◆ **PROBLEM REQUIREMENTS**
After locating the line that contains "D6: diode BAV21" in the data below, set down exactly that line and each one after it through the line that contains "C1: 2.2uF (plus", and nothing more.

◆ **DATA**
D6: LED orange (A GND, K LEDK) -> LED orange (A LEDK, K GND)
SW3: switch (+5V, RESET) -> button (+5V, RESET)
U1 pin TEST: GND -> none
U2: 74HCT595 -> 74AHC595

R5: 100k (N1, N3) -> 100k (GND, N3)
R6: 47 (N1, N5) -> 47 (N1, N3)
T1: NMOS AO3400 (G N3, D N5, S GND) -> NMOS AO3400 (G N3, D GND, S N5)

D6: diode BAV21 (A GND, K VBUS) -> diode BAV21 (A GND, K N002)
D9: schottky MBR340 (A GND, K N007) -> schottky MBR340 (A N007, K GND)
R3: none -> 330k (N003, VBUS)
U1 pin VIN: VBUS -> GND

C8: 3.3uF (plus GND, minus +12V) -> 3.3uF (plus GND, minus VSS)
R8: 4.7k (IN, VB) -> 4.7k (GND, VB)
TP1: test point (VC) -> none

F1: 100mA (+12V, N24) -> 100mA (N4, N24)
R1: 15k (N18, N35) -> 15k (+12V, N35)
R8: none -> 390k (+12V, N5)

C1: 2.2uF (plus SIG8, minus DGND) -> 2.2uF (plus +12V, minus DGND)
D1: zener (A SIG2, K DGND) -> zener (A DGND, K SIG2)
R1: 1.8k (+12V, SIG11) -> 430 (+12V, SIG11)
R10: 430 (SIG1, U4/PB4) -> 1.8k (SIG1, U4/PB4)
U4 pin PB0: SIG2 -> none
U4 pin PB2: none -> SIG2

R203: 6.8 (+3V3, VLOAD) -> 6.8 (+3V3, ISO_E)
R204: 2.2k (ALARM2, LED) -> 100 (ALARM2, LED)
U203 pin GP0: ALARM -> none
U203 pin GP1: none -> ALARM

◆ **RESPONSE AREA**
D6: diode BAV21 (A GND, K VBUS) -> diode BAV21 (A GND, K N002)
D9: schottky MBR340 (A GND, K N007) -> schottky MBR340 (A N007, K GND)
R3: none -> 330k (N003, VBUS)
U1 pin VIN: VBUS -> GND

C8: 3.3uF (plus GND, minus +12V) -> 3.3uF (plus GND, minus VSS)
R8: 4.7k (IN, VB) -> 4.7k (GND, VB)
TP1: test point (VC) -> none

F1: 100mA (+12V, N24) -> 100mA (N4, N24)
R1: 15k (N18, N35) -> 15k (+12V, N35)
R8: none -> 390k (+12V, N5)

C1: 2.2uF (plus SIG8, minus DGND) -> 2.2uF (plus +12V, minus DGND)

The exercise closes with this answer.